• **Problem description**: The copy you return should hold only the lines from the top of the data below through the line with "IC102: NOT (in", each duplicated exactly and with no pictures.

Version difference data:
- Opening Delimiter -
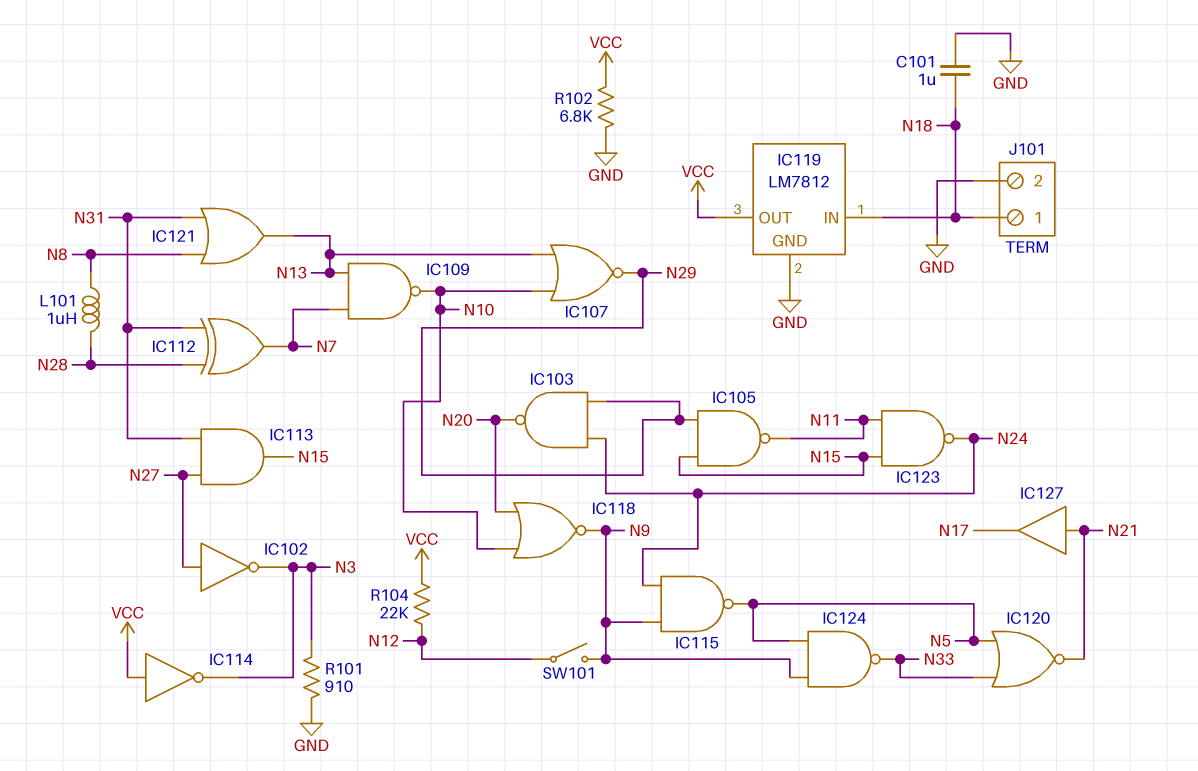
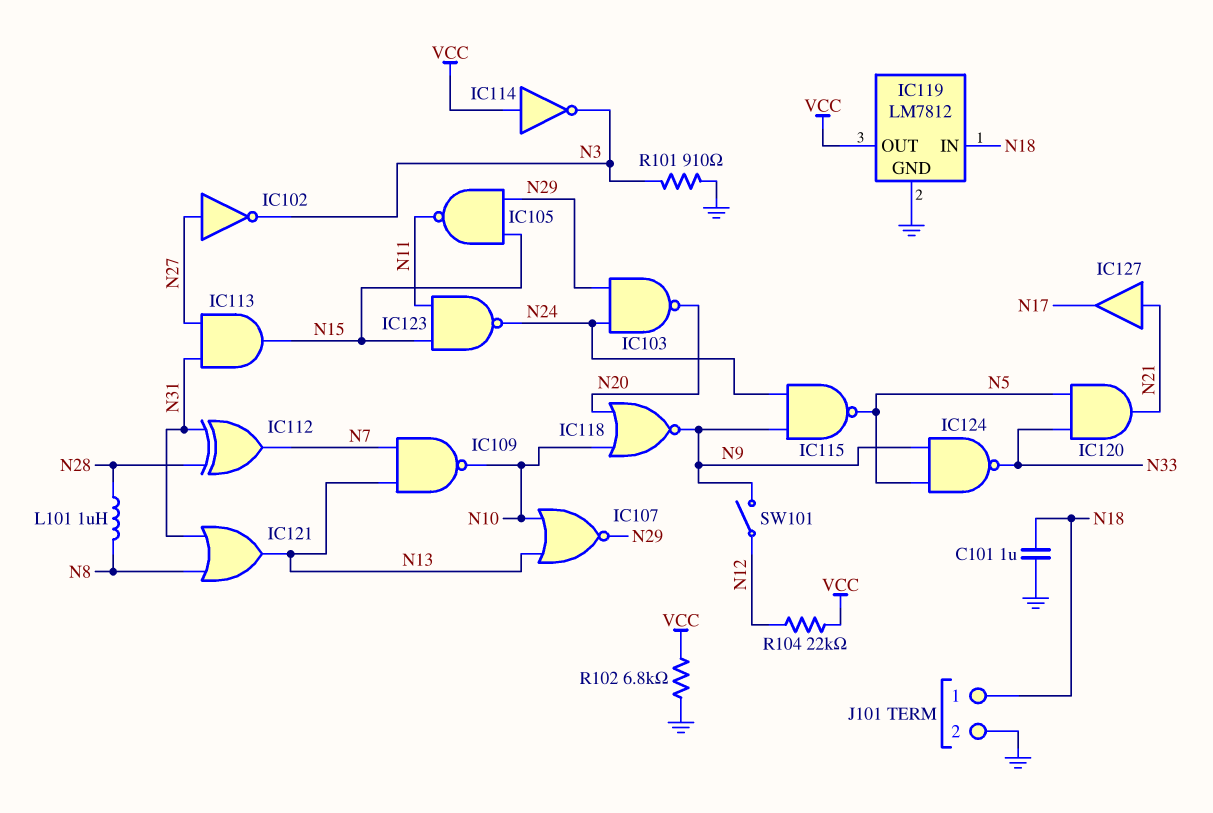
IC120: NOR (in N5, in N33, out N21) -> AND (in N5, in N33, out N21)

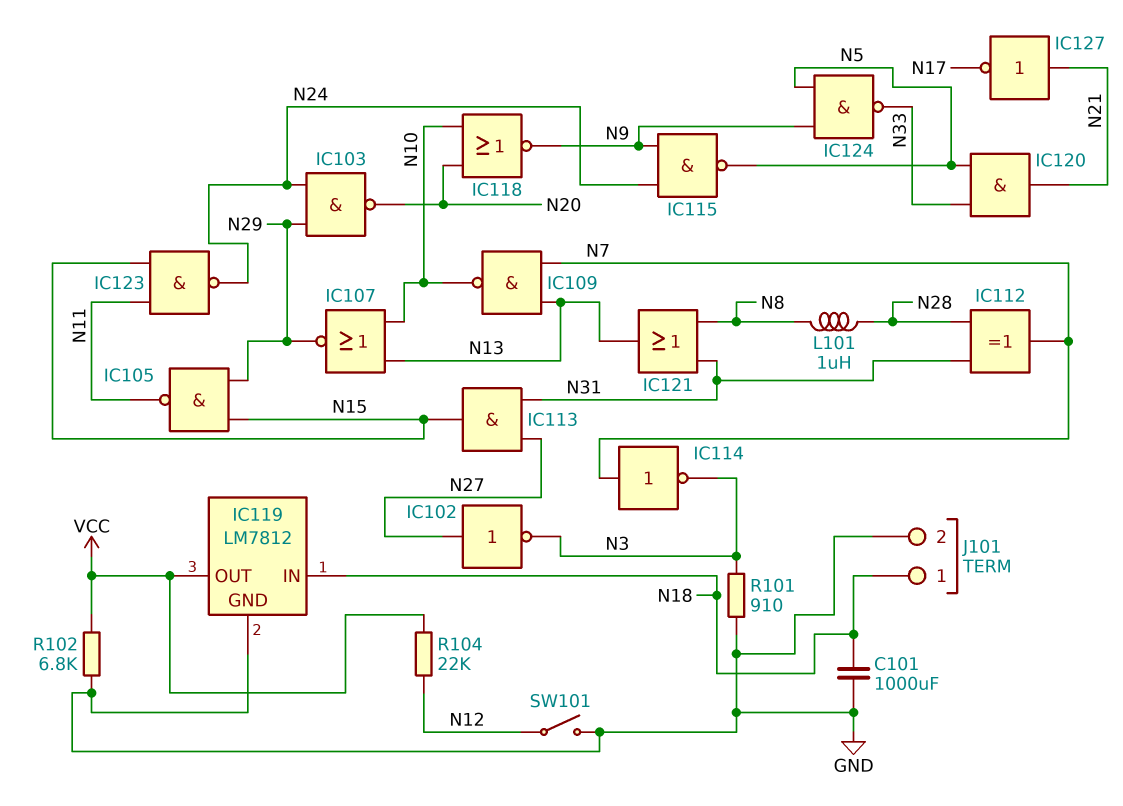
C101: 1uF (GND, N18) -> 1000uF (GND, N18)
IC114: NOT (in VCC, out N3) -> NOT (in N7, out N3)
IC127: buffer (in N21, out N17) -> NOT (in N21, out N17)
SW101: switch (N9, N12) -> switch (GND, N12)

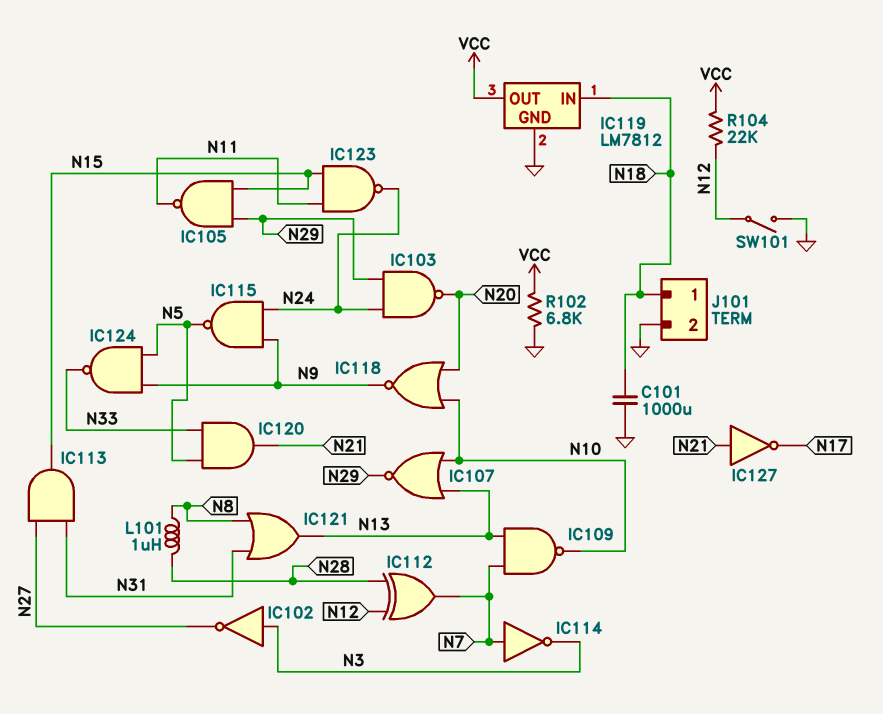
IC102: NOT (in N27, out N3) -> NOT (in N3, out N27)
IC112: XOR (in N28, in N31, out N7) -> XOR (in N12, in N28, out N7)
R101: 910 (GND, N3) -> none

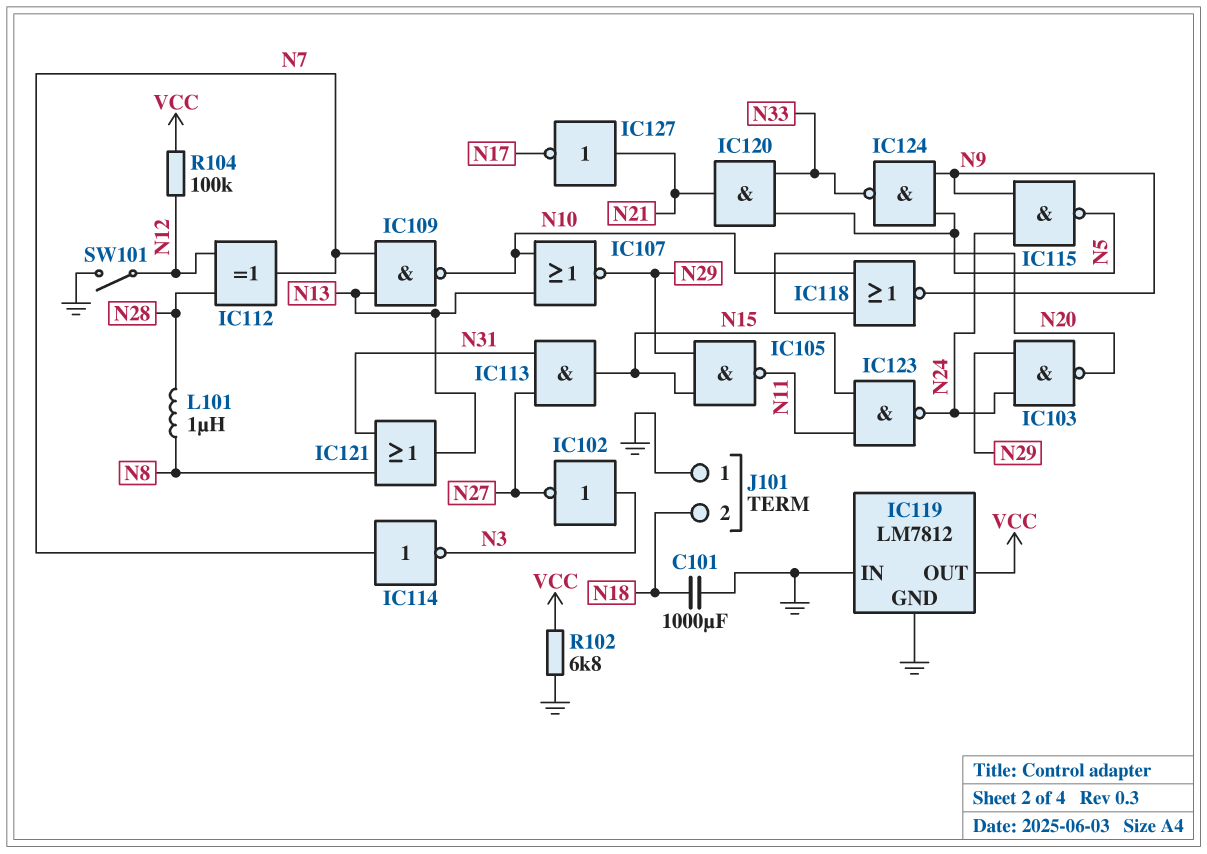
IC119 pin IN: N18 -> GND
J101 pin 1: N18 -> GND
J101 pin 2: GND -> N18
R104: 22k (N12, VCC) -> 100k (N12, VCC)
- Closing Delimiter -
• **Response**:
IC120: NOR (in N5, in N33, out N21) -> AND (in N5, in N33, out N21)

C101: 1uF (GND, N18) -> 1000uF (GND, N18)
IC114: NOT (in VCC, out N3) -> NOT (in N7, out N3)
IC127: buffer (in N21, out N17) -> NOT (in N21, out N17)
SW101: switch (N9, N12) -> switch (GND, N12)

IC102: NOT (in N27, out N3) -> NOT (in N3, out N27)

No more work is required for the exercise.